> _REQUEST_: Give the lines of the entries below as a JSON list of strings, one string per line, starting at the line that contains "plaid shirt at center is below." and ending with the final line of the entries. Leave out blank lines.

> _Excerpts from a spatial reasoning dataset_:
◆ ◆ ◆ ◆ ◆ ◆ ◆

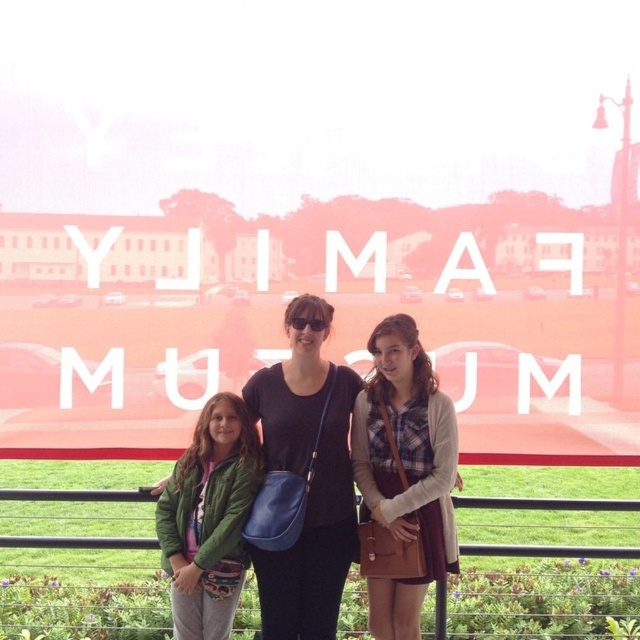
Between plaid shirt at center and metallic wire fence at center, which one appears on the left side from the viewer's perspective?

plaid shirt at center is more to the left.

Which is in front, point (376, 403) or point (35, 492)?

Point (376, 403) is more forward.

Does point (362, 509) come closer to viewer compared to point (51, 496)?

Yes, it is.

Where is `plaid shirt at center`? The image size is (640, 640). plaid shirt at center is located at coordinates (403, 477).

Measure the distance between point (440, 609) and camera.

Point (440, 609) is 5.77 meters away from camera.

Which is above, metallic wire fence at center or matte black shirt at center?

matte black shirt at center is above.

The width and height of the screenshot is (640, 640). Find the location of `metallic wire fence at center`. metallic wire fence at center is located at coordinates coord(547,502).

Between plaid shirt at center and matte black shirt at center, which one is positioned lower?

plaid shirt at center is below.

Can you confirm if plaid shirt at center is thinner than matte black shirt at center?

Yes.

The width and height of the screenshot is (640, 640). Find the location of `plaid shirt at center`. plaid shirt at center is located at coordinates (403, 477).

◆ ◆ ◆ ◆ ◆ ◆ ◆

> _SOLUTION FOR THIS EXERCISE_:
[
  "plaid shirt at center is below.",
  "Can you confirm if plaid shirt at center is thinner than matte black shirt at center?",
  "Yes.",
  "The width and height of the screenshot is (640, 640). Find the location of `plaid shirt at center`. plaid shirt at center is located at coordinates (403, 477)."
]